# THE TASK
From the line with "yellow square: (262, 436)" down to the final line of the material below, quote every line exactly and leave out all lines before it.

# DATA SHOWN
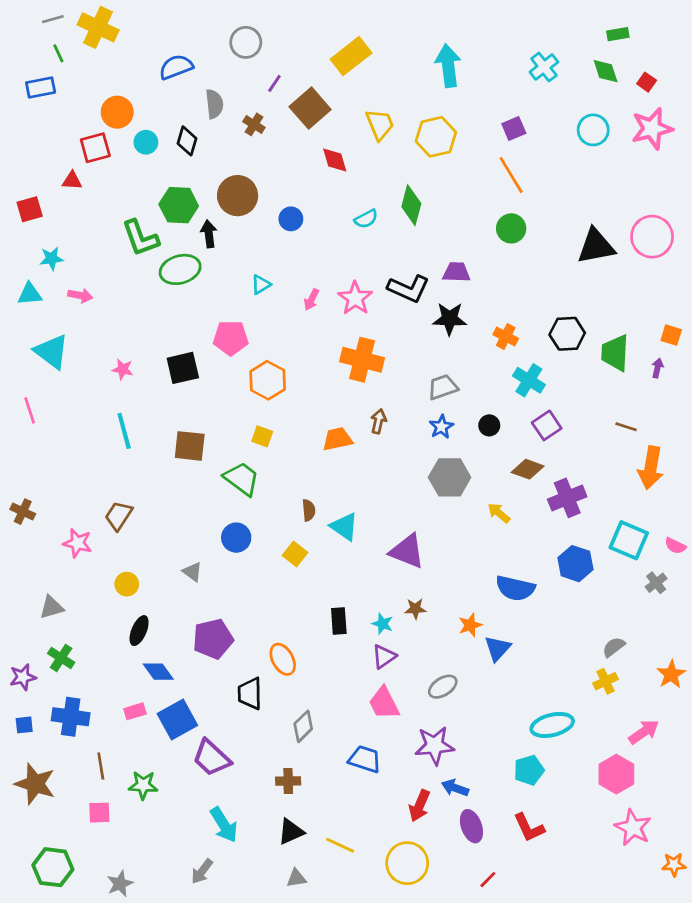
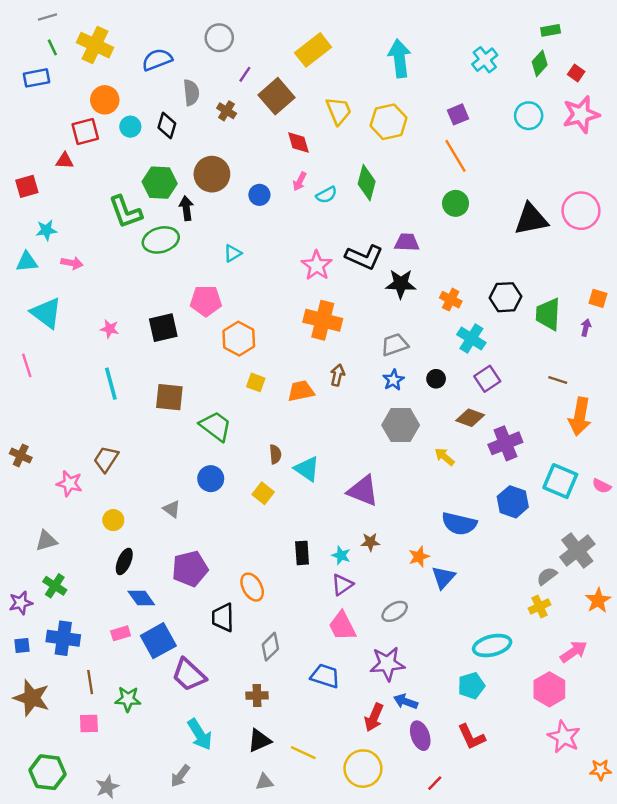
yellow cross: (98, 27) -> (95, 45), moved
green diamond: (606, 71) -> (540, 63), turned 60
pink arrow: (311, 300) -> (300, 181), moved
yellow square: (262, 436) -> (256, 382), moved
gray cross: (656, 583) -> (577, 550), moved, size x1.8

# RESPONSE TO THE TASK
yellow square: (262, 436) -> (256, 382), moved
gray cross: (656, 583) -> (577, 550), moved, size x1.8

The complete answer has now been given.